Instructions to follow.
Word for word, restate the records that come next, omitting the images.
*** Opening Dataset content ***
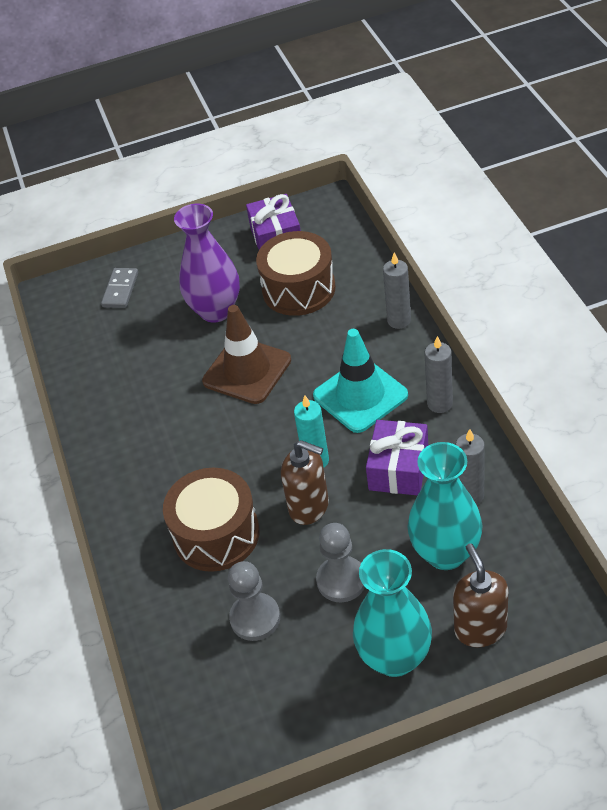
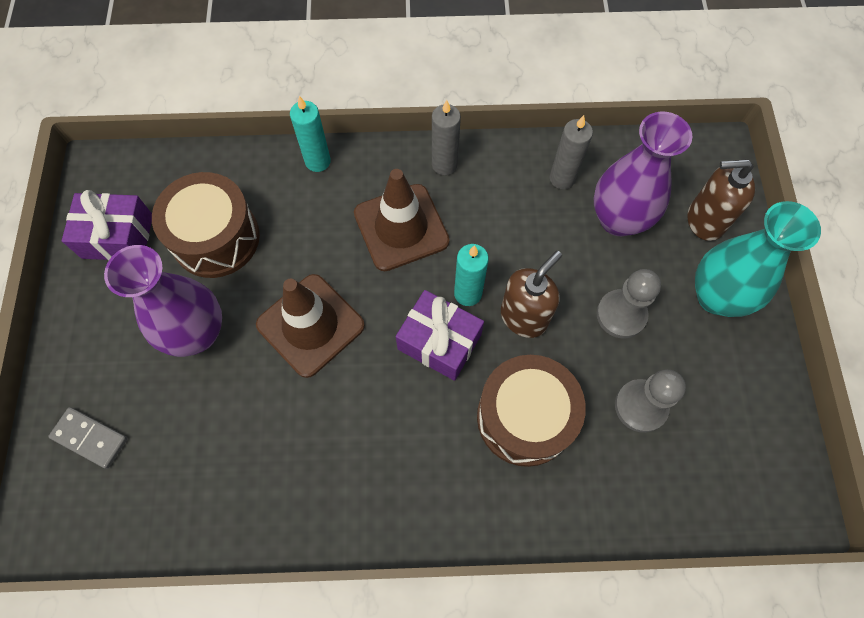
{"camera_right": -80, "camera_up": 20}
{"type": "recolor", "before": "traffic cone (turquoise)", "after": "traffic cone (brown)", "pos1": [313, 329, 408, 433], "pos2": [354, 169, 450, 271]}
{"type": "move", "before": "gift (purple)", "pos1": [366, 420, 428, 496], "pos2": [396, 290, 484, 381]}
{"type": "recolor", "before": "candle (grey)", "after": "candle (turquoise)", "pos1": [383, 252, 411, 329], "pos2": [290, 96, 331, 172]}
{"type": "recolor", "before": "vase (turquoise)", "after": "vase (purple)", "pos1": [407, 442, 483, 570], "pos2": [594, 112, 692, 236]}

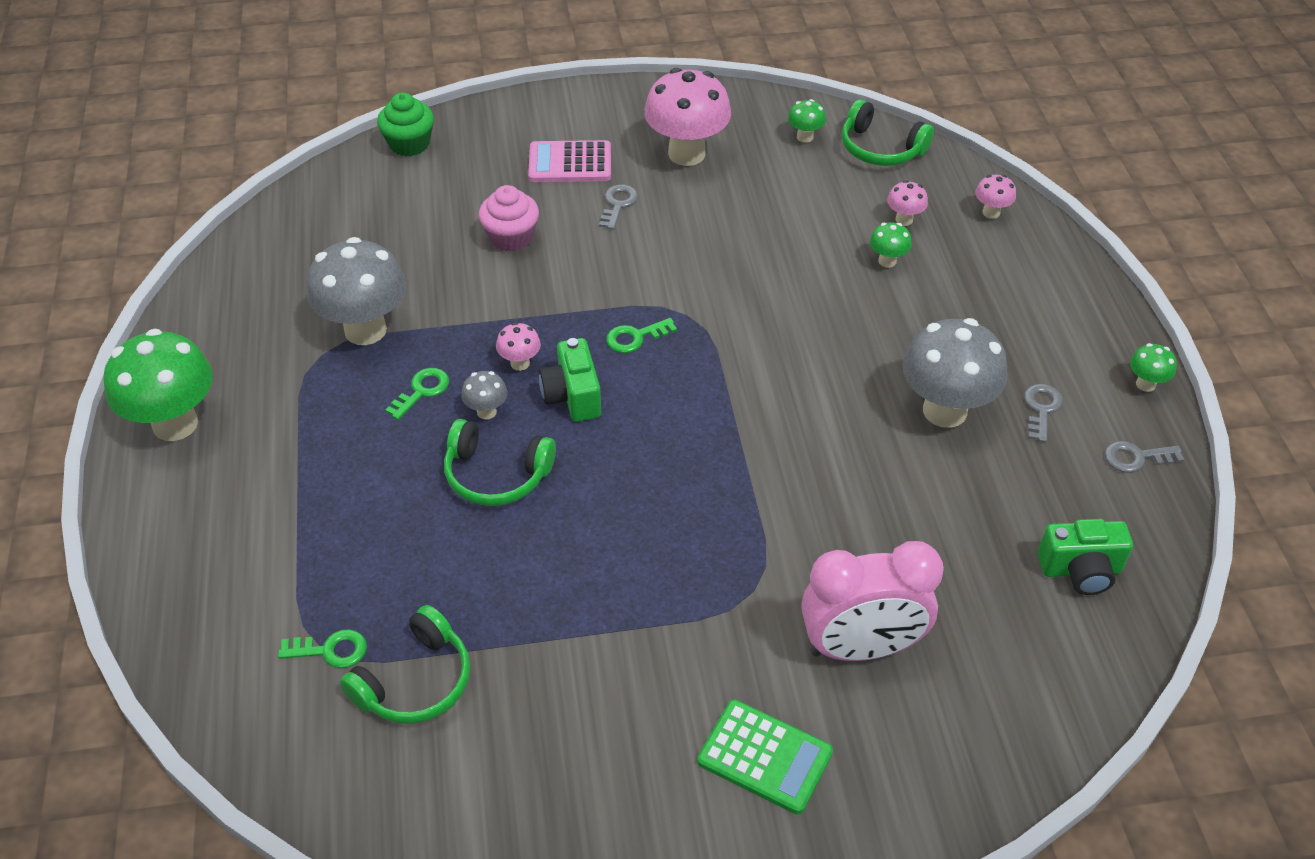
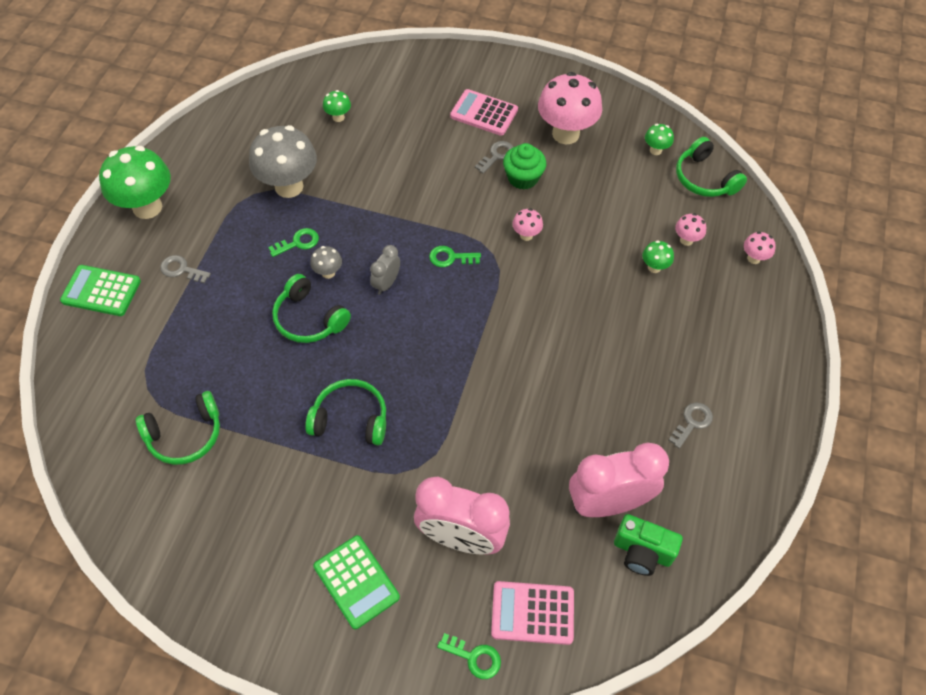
{"camera_right": 25, "camera_up": 10}
{"type": "move", "before": "key (green)", "pos1": [278, 629, 367, 668], "pos2": [437, 633, 501, 679]}
{"type": "move", "before": "cupcake (green)", "pos1": [377, 93, 434, 156], "pos2": [503, 143, 546, 190]}
{"type": "delete", "before": "cupcake (pink)", "pos1": [479, 185, 539, 252]}
{"type": "move", "before": "mushroom (pink)", "pos1": [496, 322, 541, 371], "pos2": [512, 208, 543, 241]}
{"type": "replace", "before": "camera (green)", "after": "clock (grey)", "pos1": [539, 338, 601, 422], "pos2": [370, 245, 400, 295]}
{"type": "delete", "before": "mushroom (grey)", "pos1": [903, 318, 1007, 428]}
{"type": "move", "before": "key (grey)", "pos1": [1104, 441, 1184, 473], "pos2": [160, 255, 211, 283]}
{"type": "move", "before": "mushroom (green)", "pos1": [1130, 343, 1177, 392], "pos2": [323, 90, 351, 122]}
{"type": "insert", "after": "calculator (green)", "pos2": [60, 265, 141, 316]}
{"type": "insert", "after": "headphones (green)", "pos2": [305, 379, 386, 445]}
{"type": "insert", "after": "calculator (pink)", "pos2": [491, 581, 574, 645]}
{"type": "insert", "after": "clock (pink)", "pos2": [569, 443, 669, 517]}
*** Closing Dataset content ***
Written reply.
{"camera_right": -80, "camera_up": 20}
{"type": "recolor", "before": "traffic cone (turquoise)", "after": "traffic cone (brown)", "pos1": [313, 329, 408, 433], "pos2": [354, 169, 450, 271]}
{"type": "move", "before": "gift (purple)", "pos1": [366, 420, 428, 496], "pos2": [396, 290, 484, 381]}
{"type": "recolor", "before": "candle (grey)", "after": "candle (turquoise)", "pos1": [383, 252, 411, 329], "pos2": [290, 96, 331, 172]}
{"type": "recolor", "before": "vase (turquoise)", "after": "vase (purple)", "pos1": [407, 442, 483, 570], "pos2": [594, 112, 692, 236]}

{"camera_right": 25, "camera_up": 10}
{"type": "move", "before": "key (green)", "pos1": [278, 629, 367, 668], "pos2": [437, 633, 501, 679]}
{"type": "move", "before": "cupcake (green)", "pos1": [377, 93, 434, 156], "pos2": [503, 143, 546, 190]}
{"type": "delete", "before": "cupcake (pink)", "pos1": [479, 185, 539, 252]}
{"type": "move", "before": "mushroom (pink)", "pos1": [496, 322, 541, 371], "pos2": [512, 208, 543, 241]}
{"type": "replace", "before": "camera (green)", "after": "clock (grey)", "pos1": [539, 338, 601, 422], "pos2": [370, 245, 400, 295]}
{"type": "delete", "before": "mushroom (grey)", "pos1": [903, 318, 1007, 428]}
{"type": "move", "before": "key (grey)", "pos1": [1104, 441, 1184, 473], "pos2": [160, 255, 211, 283]}
{"type": "move", "before": "mushroom (green)", "pos1": [1130, 343, 1177, 392], "pos2": [323, 90, 351, 122]}
{"type": "insert", "after": "calculator (green)", "pos2": [60, 265, 141, 316]}
{"type": "insert", "after": "headphones (green)", "pos2": [305, 379, 386, 445]}
{"type": "insert", "after": "calculator (pink)", "pos2": [491, 581, 574, 645]}
{"type": "insert", "after": "clock (pink)", "pos2": [569, 443, 669, 517]}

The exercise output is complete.